For every entry below, give it back exactly and leave out any image.

+++ Material supplied +++

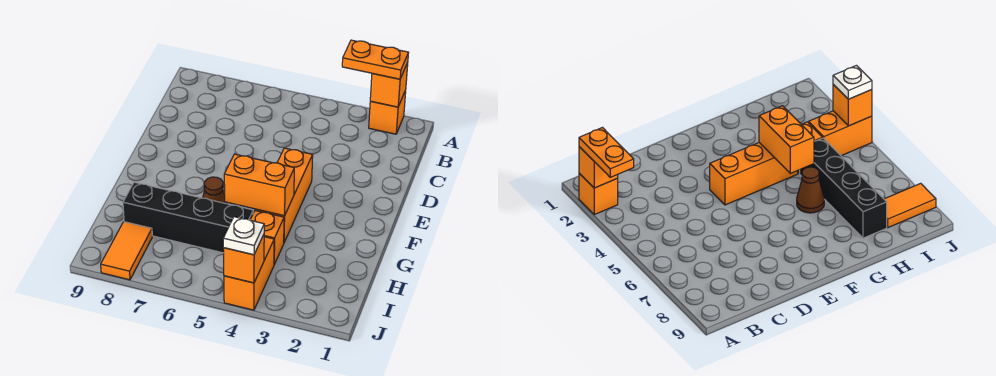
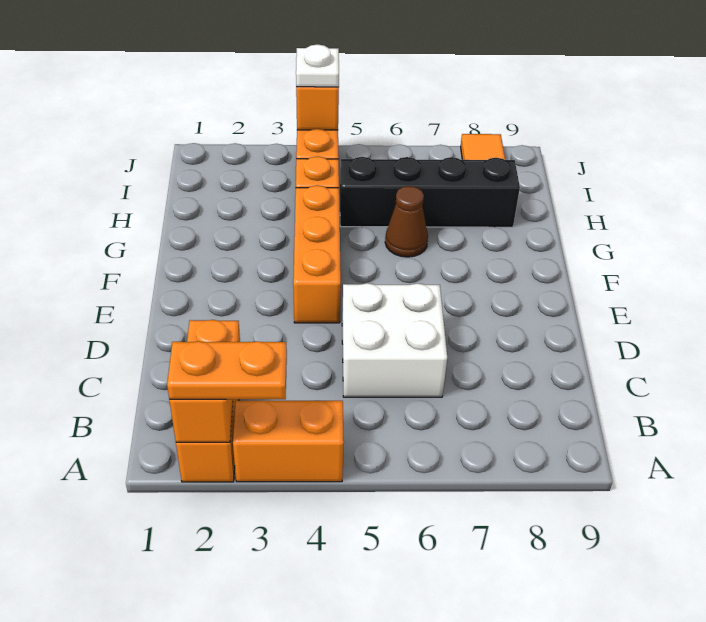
orange brick A2 level 1 -> orange brick A2:C2 level 1
none -> white brick C5:D6 level 1
orange brick G4:G5 level 2 -> orange brick A3:A4 level 1

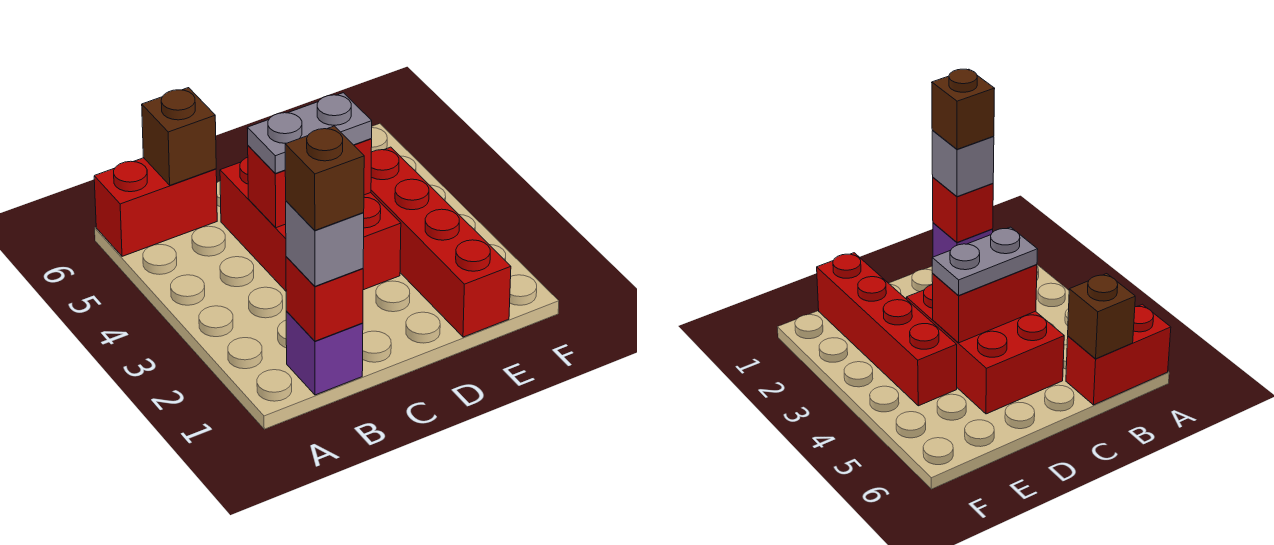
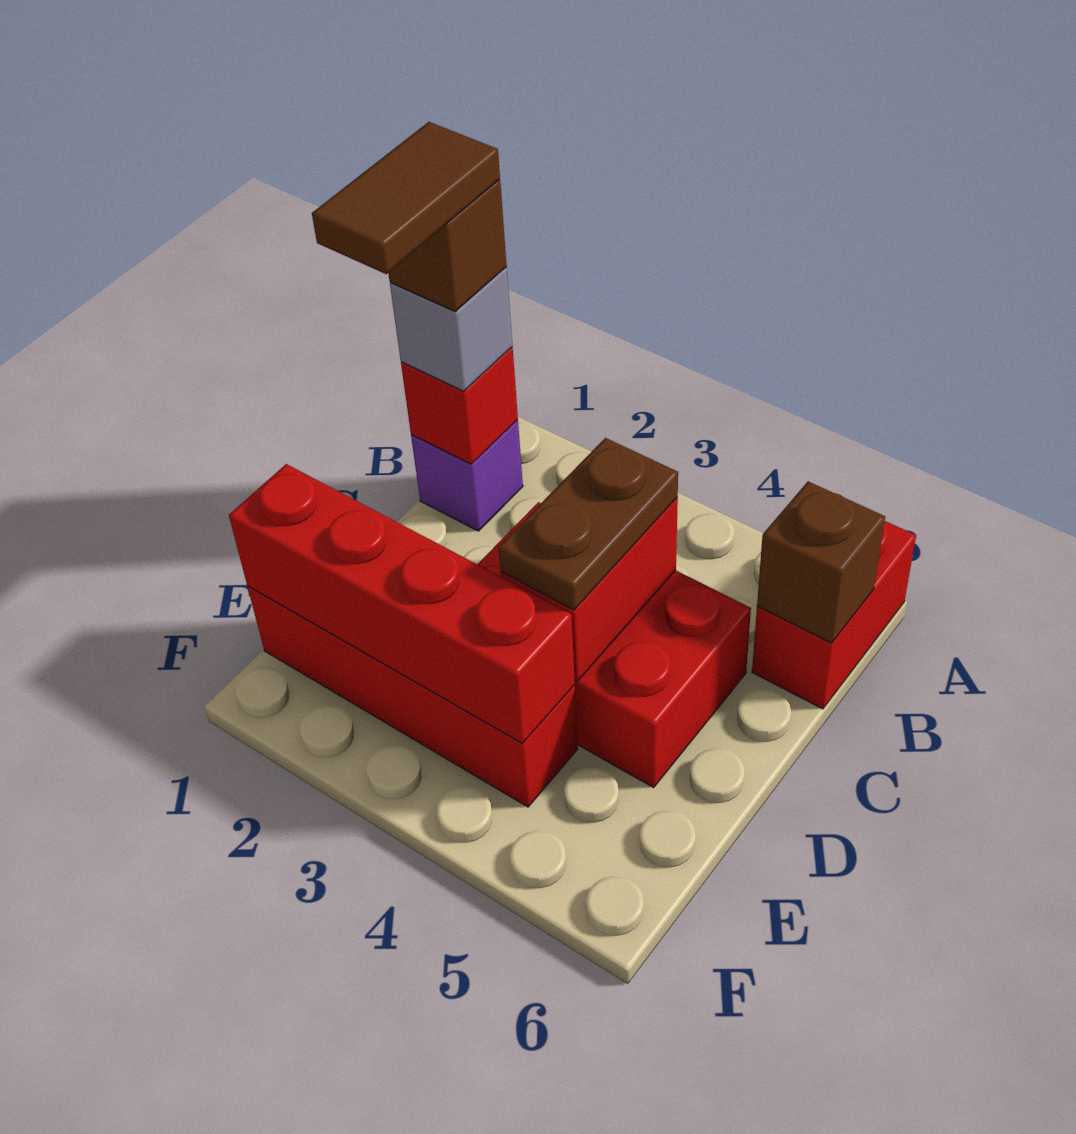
none -> brown tile B1:C1 level 5
grey plate C4:D4 level 3 -> brown plate C4:D4 level 3
none -> red brick E1:E4 level 2

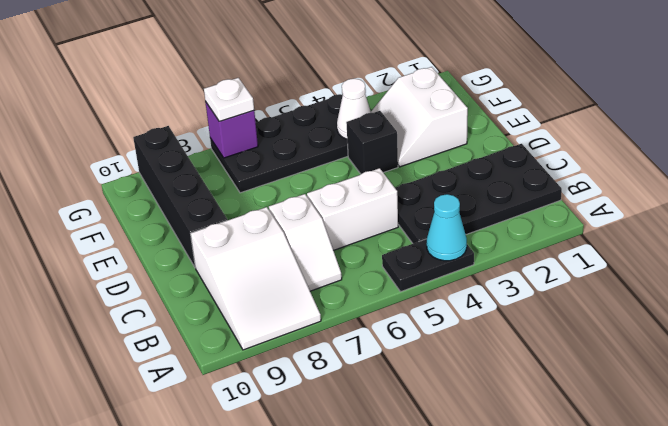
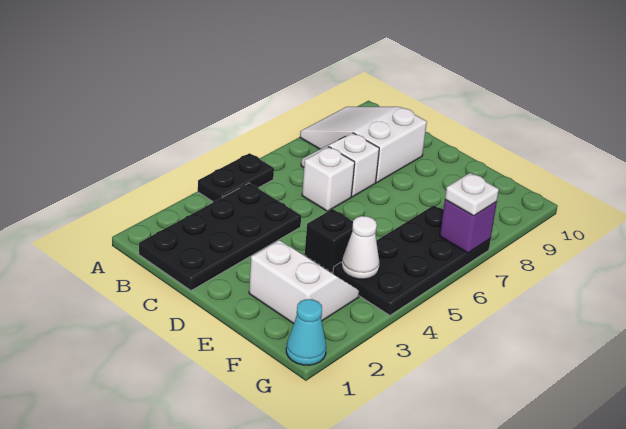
cyan cone A4 level 2 -> cyan cone G1 level 1
white brick C5:C6 level 1 -> white brick C6 level 1
black brick D9:G9 level 1 -> none

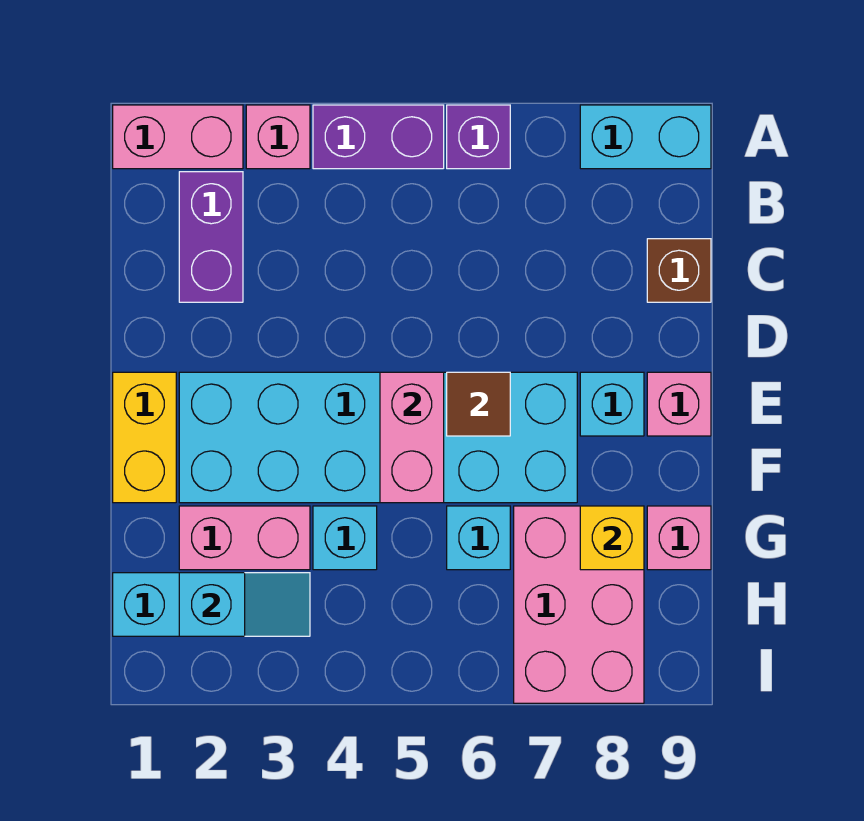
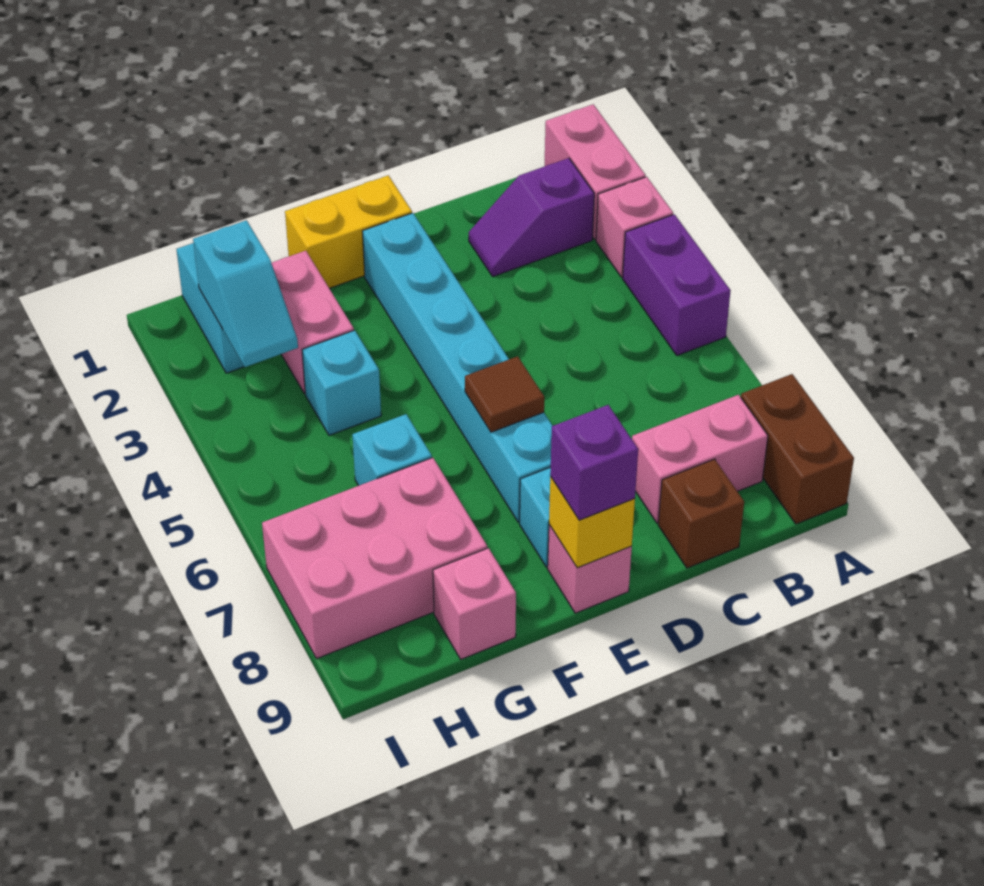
purple brick A6 level 1 -> purple brick E9 level 3
cyan brick A8:A9 level 1 -> brown brick A8:A9 level 1
purple brick B2:C2 level 1 -> purple slope B2:C2 level 1 top B
cyan brick E2:F7 level 1 -> cyan brick E2:E7 level 1
pink brick E5:F5 level 2 -> pink brick B8:C8 level 1
yellow brick G8 level 2 -> yellow brick E9 level 2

+++

▶ _Response for this exercise_:
orange brick A2 level 1 -> orange brick A2:C2 level 1
none -> white brick C5:D6 level 1
orange brick G4:G5 level 2 -> orange brick A3:A4 level 1

none -> brown tile B1:C1 level 5
grey plate C4:D4 level 3 -> brown plate C4:D4 level 3
none -> red brick E1:E4 level 2

cyan cone A4 level 2 -> cyan cone G1 level 1
white brick C5:C6 level 1 -> white brick C6 level 1
black brick D9:G9 level 1 -> none

purple brick A6 level 1 -> purple brick E9 level 3
cyan brick A8:A9 level 1 -> brown brick A8:A9 level 1
purple brick B2:C2 level 1 -> purple slope B2:C2 level 1 top B
cyan brick E2:F7 level 1 -> cyan brick E2:E7 level 1
pink brick E5:F5 level 2 -> pink brick B8:C8 level 1
yellow brick G8 level 2 -> yellow brick E9 level 2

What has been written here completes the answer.